▶ **Provided information**

####

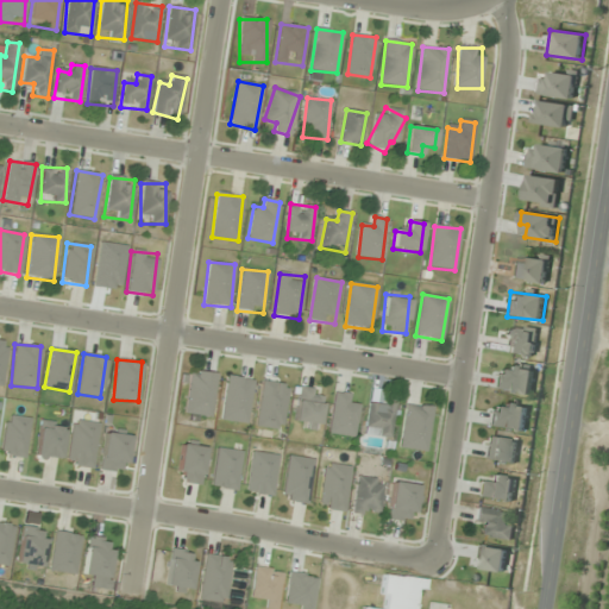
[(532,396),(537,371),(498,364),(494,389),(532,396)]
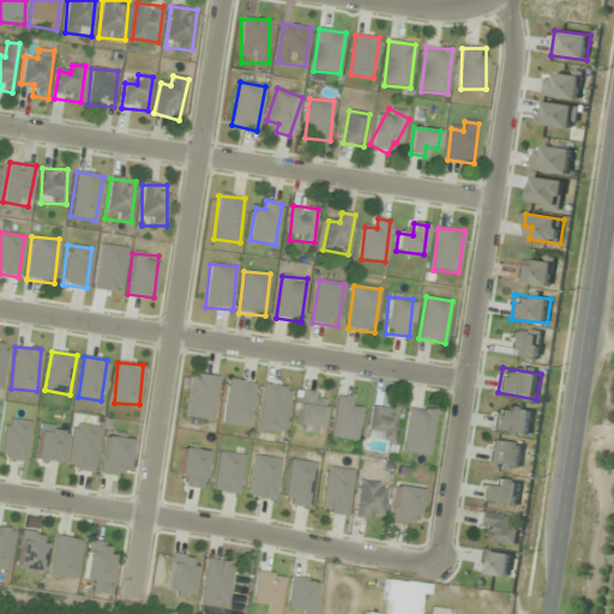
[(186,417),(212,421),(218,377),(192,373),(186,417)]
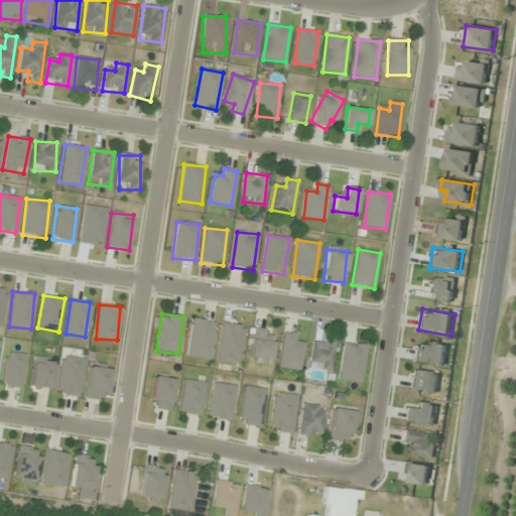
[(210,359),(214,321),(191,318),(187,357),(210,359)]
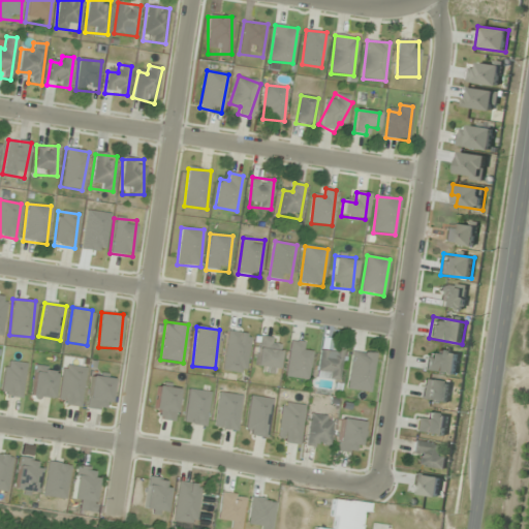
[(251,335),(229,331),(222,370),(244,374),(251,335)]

####

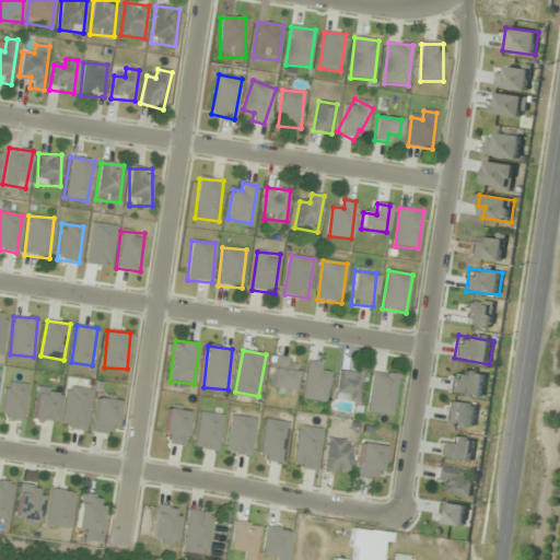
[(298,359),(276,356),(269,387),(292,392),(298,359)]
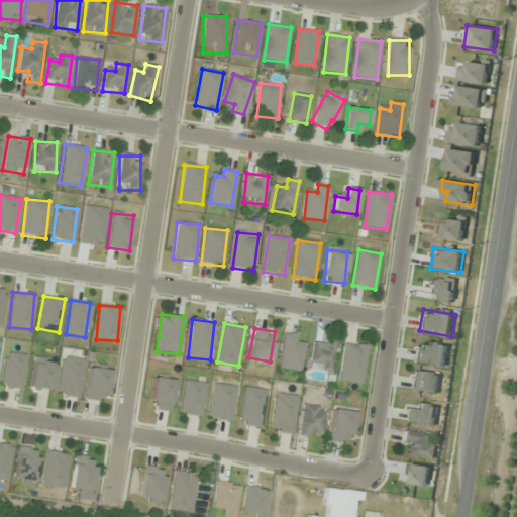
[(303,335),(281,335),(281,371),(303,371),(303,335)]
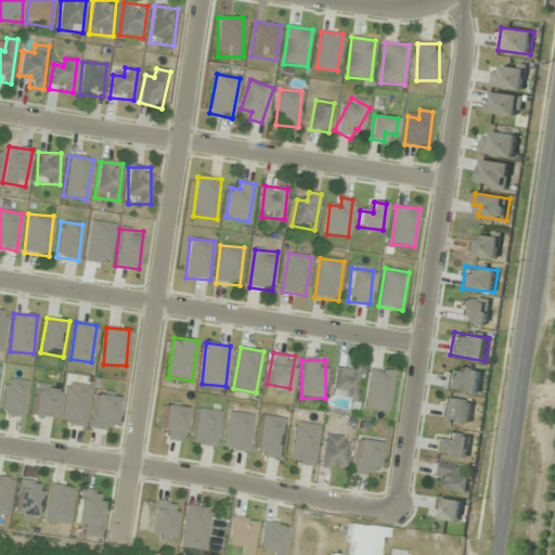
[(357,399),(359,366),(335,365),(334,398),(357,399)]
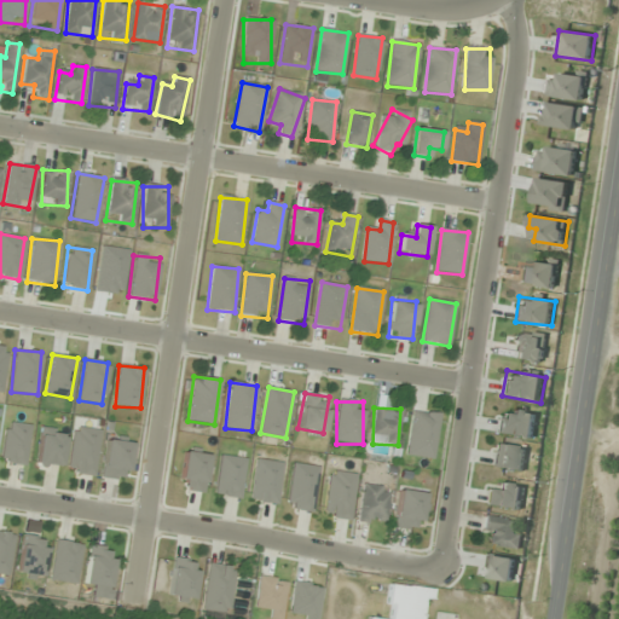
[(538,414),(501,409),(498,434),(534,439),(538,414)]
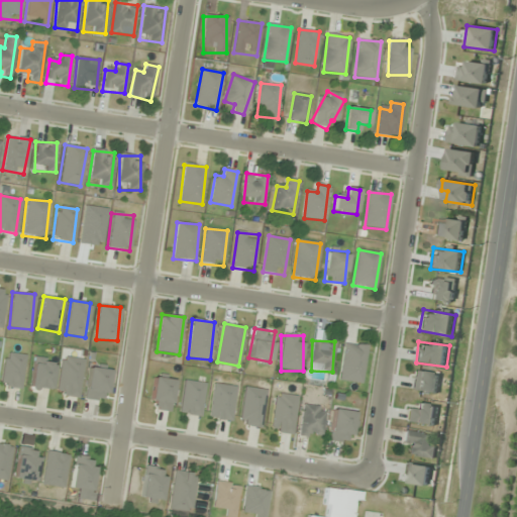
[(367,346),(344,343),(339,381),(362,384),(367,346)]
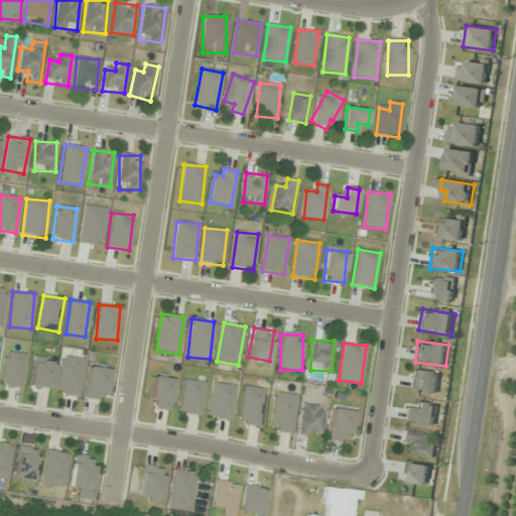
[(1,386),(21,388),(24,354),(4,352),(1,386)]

####

▶ **To-do item**
Find the line with "[(357,399),(359,366),(335,365),(334,398),(357,399)]" in the data above, and from there retype each line exactly through the line with "[(1,386),(21,388),(24,354),(4,352),(1,386)]", skipping the pictures along the way.

▶ **Solved problem**
[(357,399),(359,366),(335,365),(334,398),(357,399)]
[(538,414),(501,409),(498,434),(534,439),(538,414)]
[(367,346),(344,343),(339,381),(362,384),(367,346)]
[(1,386),(21,388),(24,354),(4,352),(1,386)]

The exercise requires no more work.